Task description:
Print exactly the lines below between the line holding "turquoise carton: 5 -> 6" and the line holding "pink egg: 3 -> 4", inclusive, and nothing more.

Colored object listings:

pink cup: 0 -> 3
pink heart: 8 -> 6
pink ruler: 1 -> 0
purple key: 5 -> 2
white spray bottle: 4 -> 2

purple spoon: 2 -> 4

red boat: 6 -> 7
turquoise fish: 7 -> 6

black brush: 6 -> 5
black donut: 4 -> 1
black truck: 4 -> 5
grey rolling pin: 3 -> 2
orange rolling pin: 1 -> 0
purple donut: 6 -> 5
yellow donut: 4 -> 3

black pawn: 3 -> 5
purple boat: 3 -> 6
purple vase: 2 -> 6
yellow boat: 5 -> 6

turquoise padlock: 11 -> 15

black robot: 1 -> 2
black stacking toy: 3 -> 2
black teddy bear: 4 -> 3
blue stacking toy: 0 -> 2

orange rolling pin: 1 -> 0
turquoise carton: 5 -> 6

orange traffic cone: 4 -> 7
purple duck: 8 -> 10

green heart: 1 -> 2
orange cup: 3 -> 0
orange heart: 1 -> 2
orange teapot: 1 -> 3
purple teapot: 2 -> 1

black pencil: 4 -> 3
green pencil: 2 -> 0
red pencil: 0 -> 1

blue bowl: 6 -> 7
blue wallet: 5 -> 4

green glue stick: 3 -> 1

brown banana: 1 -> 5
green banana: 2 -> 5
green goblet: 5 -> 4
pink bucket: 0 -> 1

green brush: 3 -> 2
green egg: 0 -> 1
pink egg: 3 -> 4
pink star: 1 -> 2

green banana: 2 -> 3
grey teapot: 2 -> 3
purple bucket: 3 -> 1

Your solution:
turquoise carton: 5 -> 6

orange traffic cone: 4 -> 7
purple duck: 8 -> 10

green heart: 1 -> 2
orange cup: 3 -> 0
orange heart: 1 -> 2
orange teapot: 1 -> 3
purple teapot: 2 -> 1

black pencil: 4 -> 3
green pencil: 2 -> 0
red pencil: 0 -> 1

blue bowl: 6 -> 7
blue wallet: 5 -> 4

green glue stick: 3 -> 1

brown banana: 1 -> 5
green banana: 2 -> 5
green goblet: 5 -> 4
pink bucket: 0 -> 1

green brush: 3 -> 2
green egg: 0 -> 1
pink egg: 3 -> 4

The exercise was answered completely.